**EXERCISE:** Copy each line below exactly as it appears. Pictures are to be omitted.

*** GIVEN DATA ***

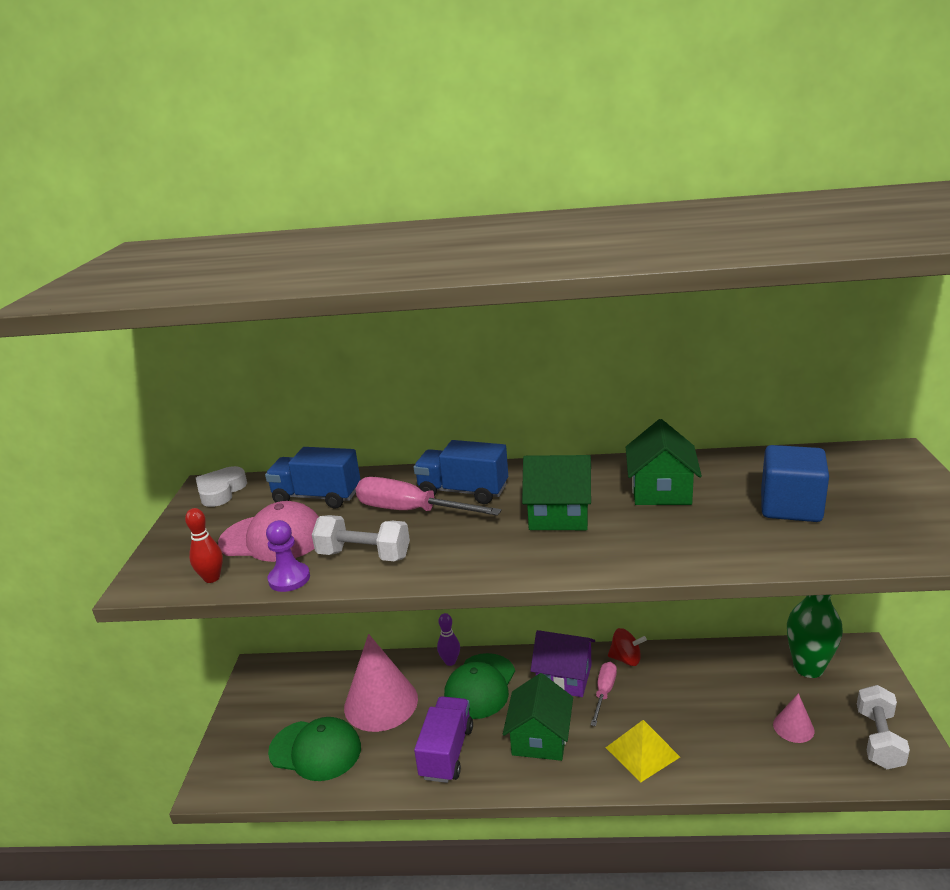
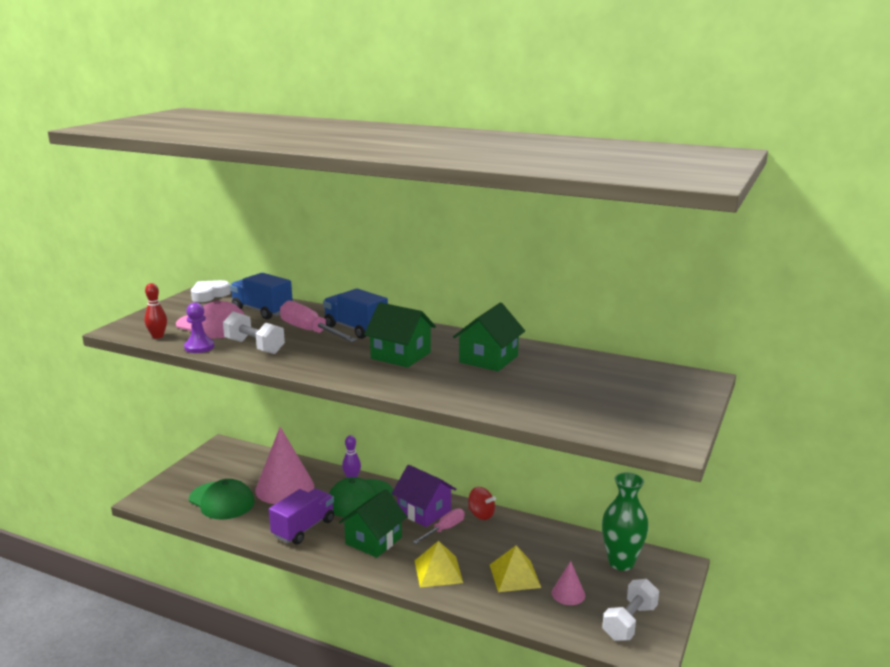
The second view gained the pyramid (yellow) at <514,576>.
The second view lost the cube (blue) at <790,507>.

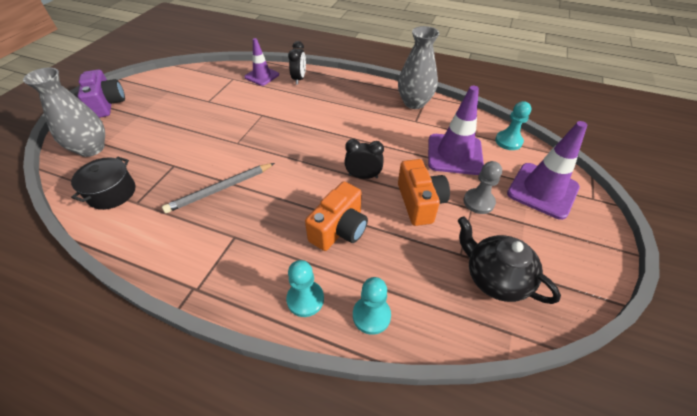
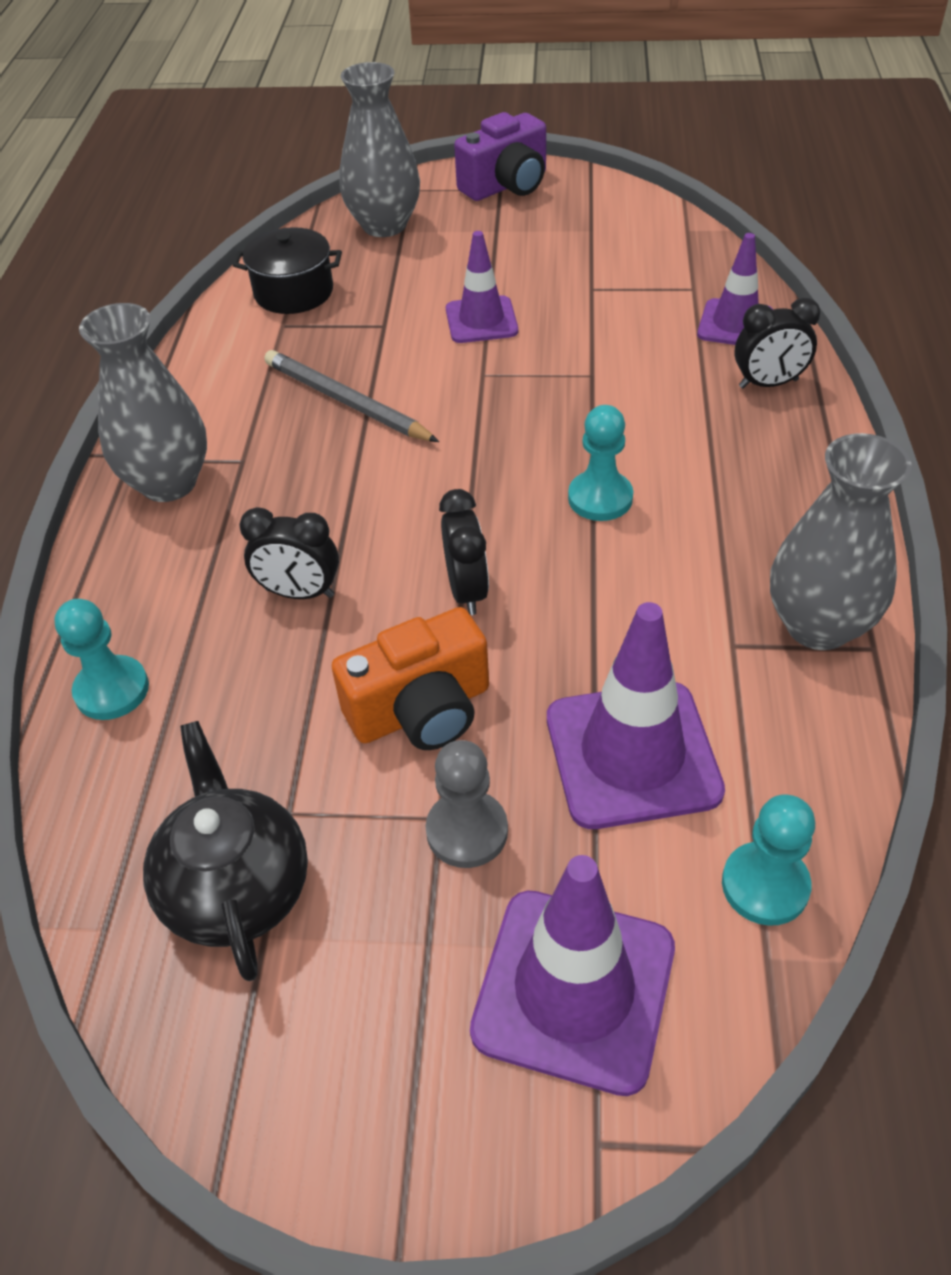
The second view gained the vase (grey) at <168,483>.
The teapot (black) at <495,278> ended up facing another way, 45 degrees counterclockwise from before.
Where the camera (orange) stood at <339,229>, the clock (black) came to stand at <299,593>.
The second view gained the traffic cone (purple) at <481,320>.
The pawn (turquoise) ended up elsewhere, having gone from <305,299> to <600,498>.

*** End of GIVEN DATA ***

**ANSWER FOR THE TASK:**
The second view gained the pyramid (yellow) at <514,576>.
The second view lost the cube (blue) at <790,507>.

The second view gained the vase (grey) at <168,483>.
The teapot (black) at <495,278> ended up facing another way, 45 degrees counterclockwise from before.
Where the camera (orange) stood at <339,229>, the clock (black) came to stand at <299,593>.
The second view gained the traffic cone (purple) at <481,320>.
The pawn (turquoise) ended up elsewhere, having gone from <305,299> to <600,498>.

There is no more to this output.